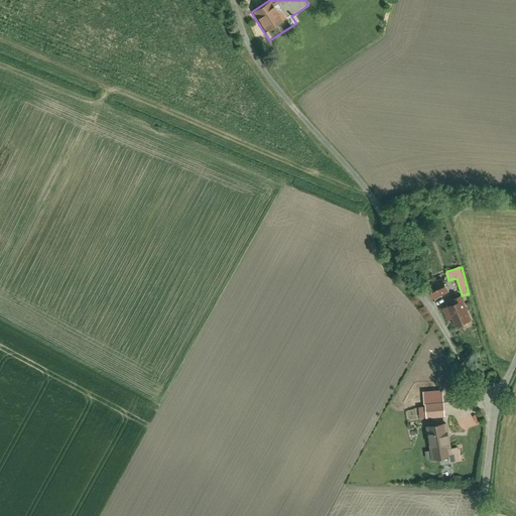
[(432,300),(448,293),(440,277),(424,284),(432,300)]
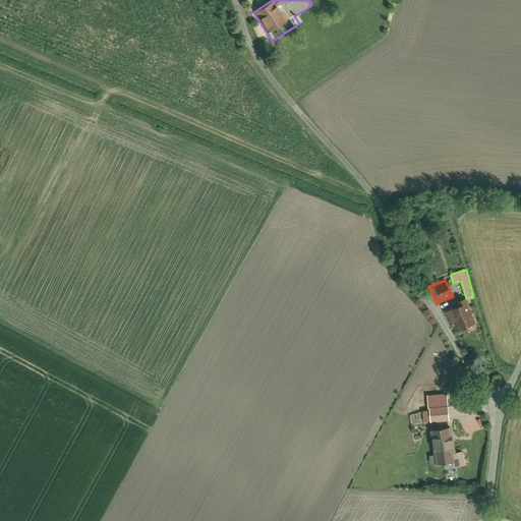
[(475,325),(465,299),(459,302),(461,306),(446,312),(451,326),(455,324),(459,332),(475,325)]
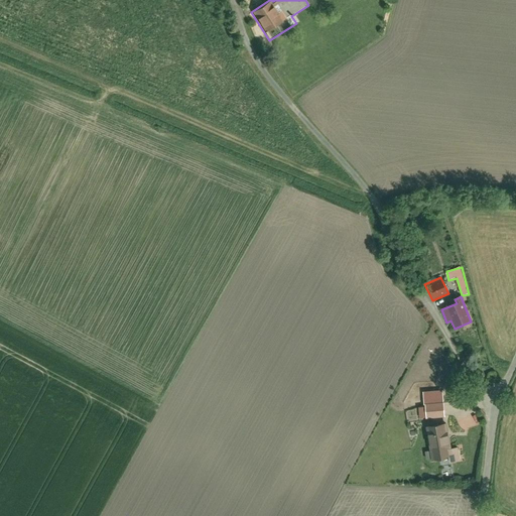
[(424,419),(442,418),(441,402),(423,404),(424,408),(424,419)]
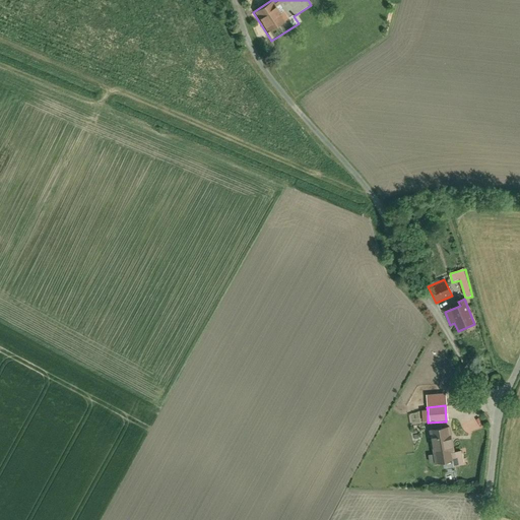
[(452,452),(449,427),(430,429),(435,464),(452,461),(452,465),(462,464),(460,451),(452,452)]
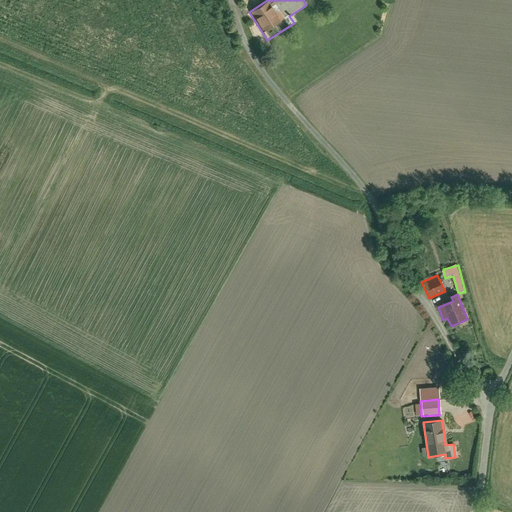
All buildings are outlined.
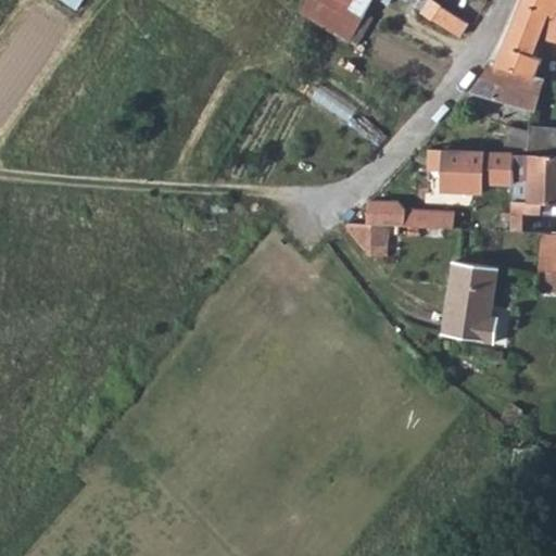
[(310,0),(303,12),(350,39),(373,0),(310,0)]
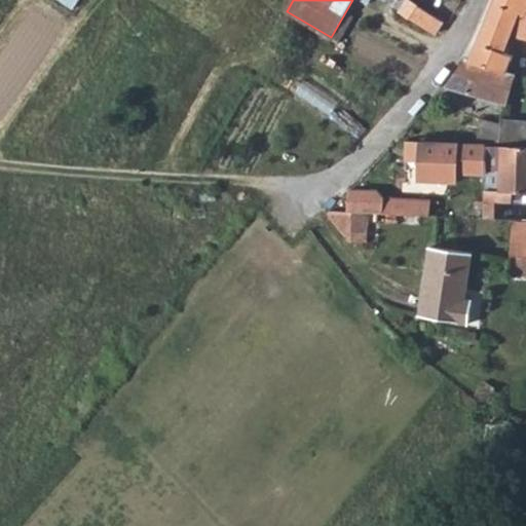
[(410,17),(418,5),(409,0),(398,0),(402,3),(398,9),(410,17)]
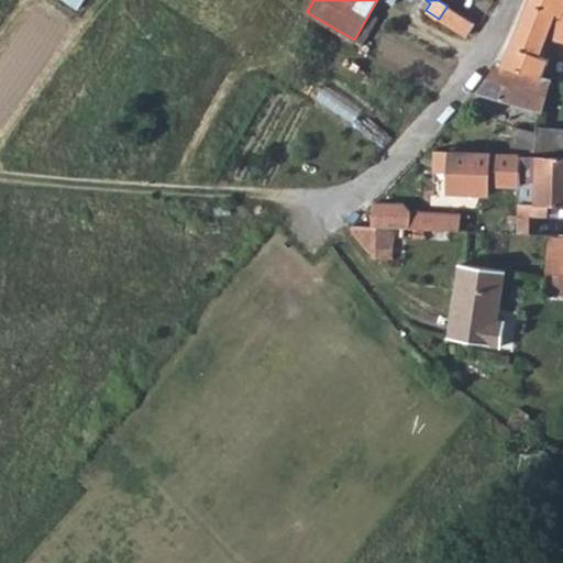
[(562,0),(527,0),(523,11),(500,63),(543,77),(549,58),(539,55),(548,35),(562,39),(562,0)]
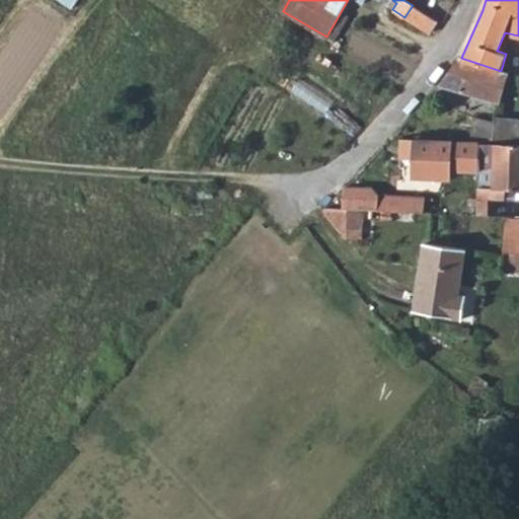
[(439,83),(501,101),(511,72),(501,71),(461,58),(457,57),(439,83)]
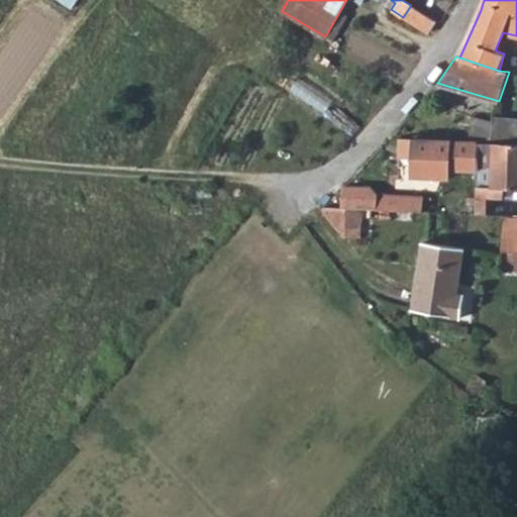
[(475,116),(470,137),(479,138),(516,139),(516,116),(494,115),(493,120),(475,116)]
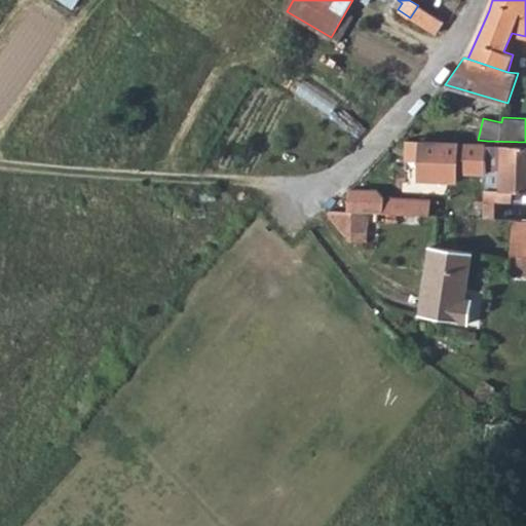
[(460,173),(486,173),(487,144),(419,142),(405,142),(405,162),(418,162),(418,177),(460,180),(460,173)]
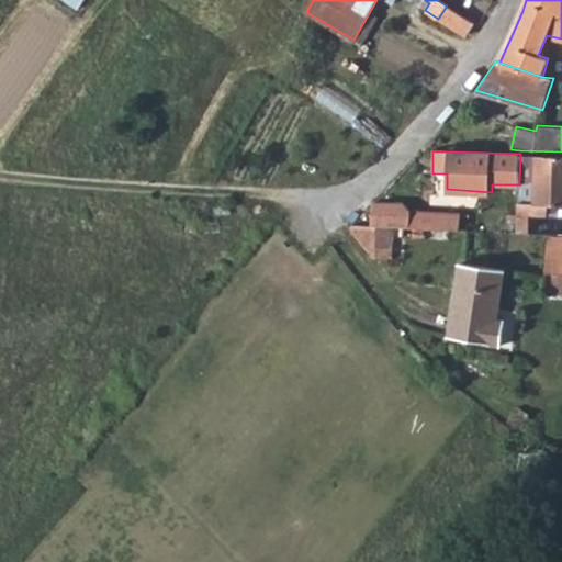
[(519,202),(519,213),(530,214),(538,214),(539,203),(544,203),(561,204),(561,155),(520,154),(519,184),(519,202)]
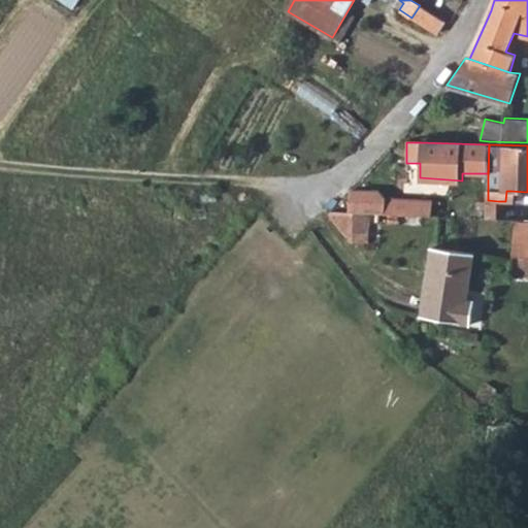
[(349,212),(399,215),(440,217),(440,201),(400,199),(386,198),(382,193),(350,191),(349,212)]
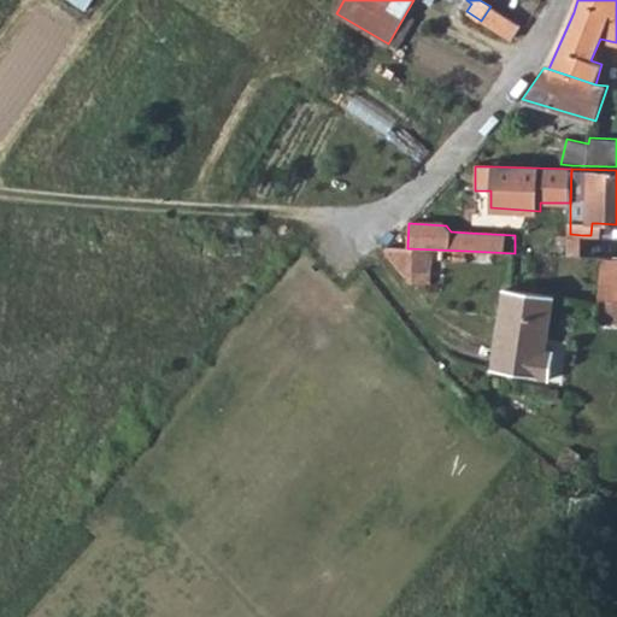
[(569,254),(581,256),(582,235),(570,234),(569,254)]
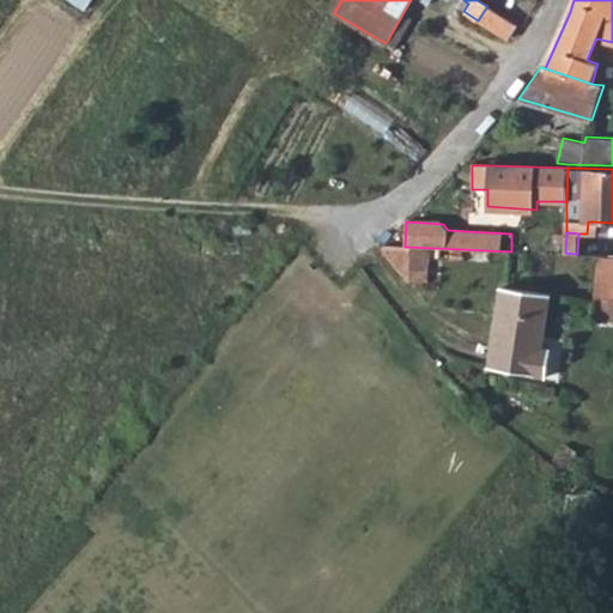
[(594,319),(612,320),(612,259),(595,259),(594,319)]
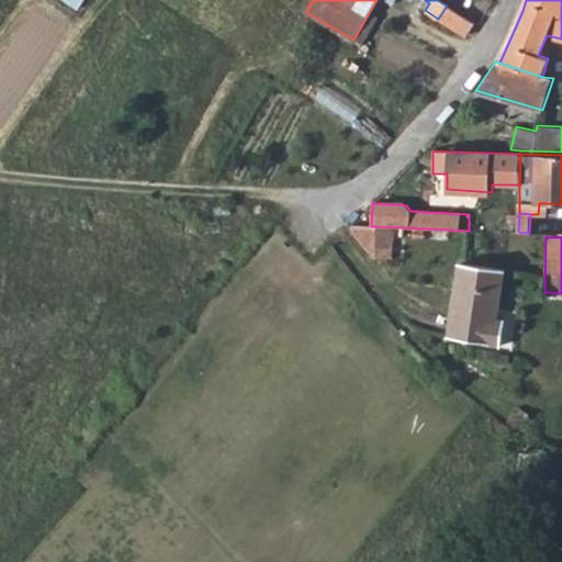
[(460,263),(451,337),(504,344),(507,318),(501,317),(506,269),(460,263)]
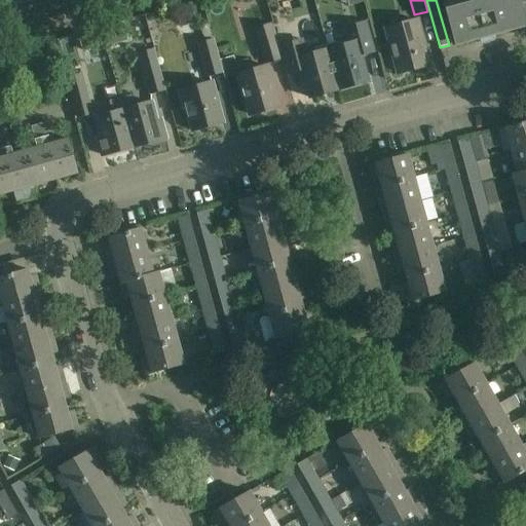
[(443,0),(455,41),(454,41),(455,43),(478,37),(480,41),(478,42),(478,43),(493,39),(493,38),(491,38),(490,34),(512,28),(503,0),(443,0)]
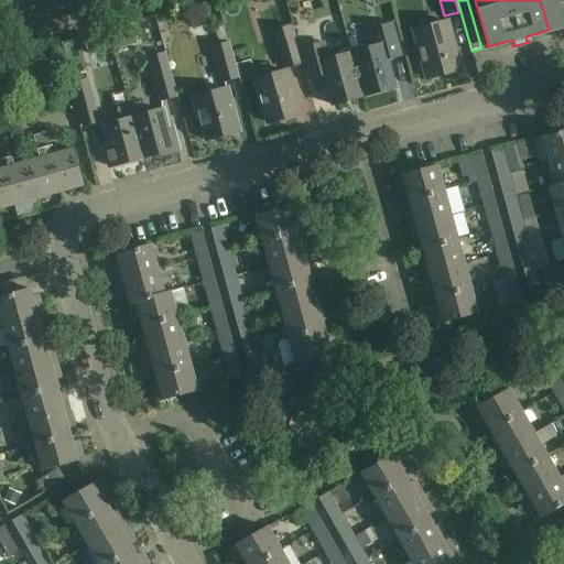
[(563,0),(540,0),(549,30),(563,25),(563,0)]
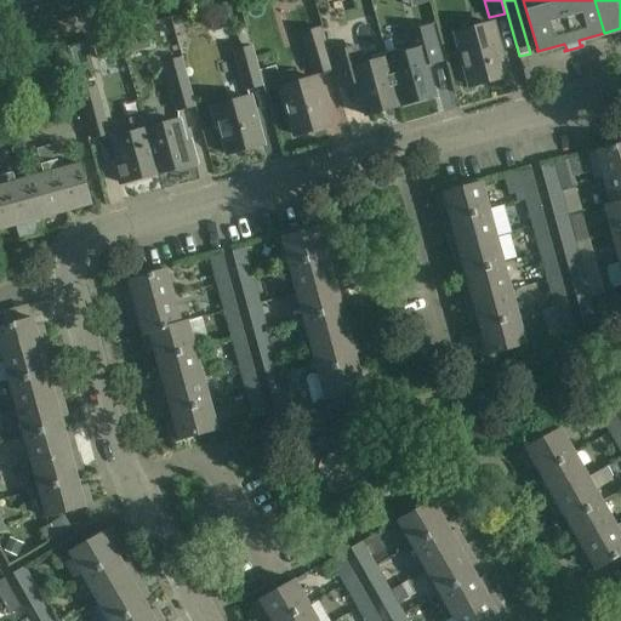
[(506,77),(493,24),(455,34),(468,86),(506,77)]
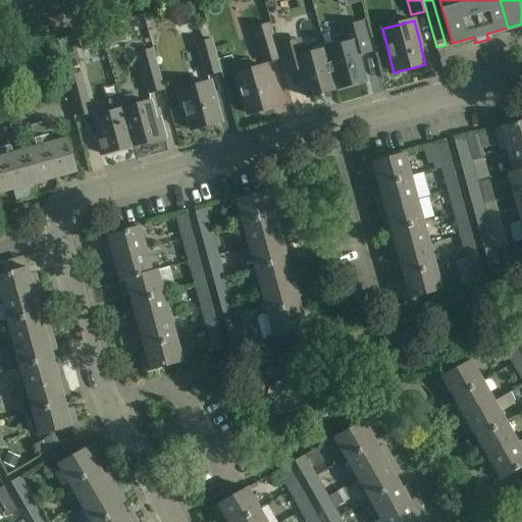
[(370,51),(363,22),(349,27),(353,41),(324,49),(335,89),(365,81),(358,55),(370,51)]
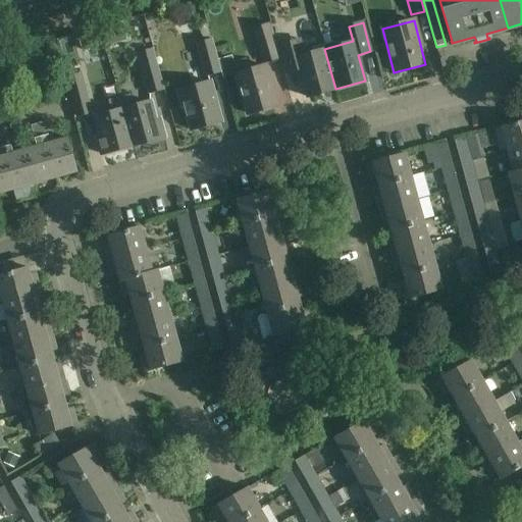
[(278,59),(268,23),(253,28),(262,64),(278,59)]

(Work to be completed)
Each entry above is to be written out exactly. The pictures stay out.

(Response to the task)
[(432,300),(448,293),(440,277),(424,284),(432,300)]
[(475,325),(465,299),(459,302),(461,306),(446,312),(451,326),(455,324),(459,332),(475,325)]
[(424,419),(442,418),(441,402),(423,404),(424,408),(424,419)]
[(452,452),(449,427),(430,429),(435,464),(452,461),(452,465),(462,464),(460,451),(452,452)]
All buildings are outlined.
[(310,0),(303,12),(350,39),(373,0),(310,0)]
[(410,17),(418,5),(409,0),(398,0),(402,3),(398,9),(410,17)]
[(562,0),(527,0),(523,11),(500,63),(543,77),(549,58),(539,55),(548,35),(562,39),(562,0)]
[(439,83),(501,101),(511,72),(501,71),(461,58),(457,57),(439,83)]
[(475,116),(470,137),(479,138),(516,139),(516,116),(494,115),(493,120),(475,116)]
[(460,173),(486,173),(487,144),(419,142),(405,142),(405,162),(418,162),(418,177),(460,180),(460,173)]
[(519,202),(519,213),(530,214),(538,214),(539,203),(544,203),(561,204),(561,155),(520,154),(519,184),(519,202)]
[(349,212),(399,215),(440,217),(440,201),(400,199),(386,198),(382,193),(350,191),(349,212)]
[(569,254),(581,256),(582,235),(570,234),(569,254)]
[(594,319),(612,320),(612,259),(595,259),(594,319)]
[(460,263),(451,337),(504,344),(507,318),(501,317),(506,269),(460,263)]
[(443,0),(455,41),(454,41),(455,43),(478,37),(480,41),(478,42),(478,43),(493,39),(493,38),(491,38),(490,34),(512,28),(503,0),(443,0)]
[(563,0),(540,0),(549,30),(563,25),(563,0)]
[(506,77),(493,24),(455,34),(468,86),(506,77)]
[(370,51),(363,22),(349,27),(353,41),(324,49),(335,89),(365,81),(358,55),(370,51)]
[(278,59),(268,23),(253,28),(262,64),(278,59)]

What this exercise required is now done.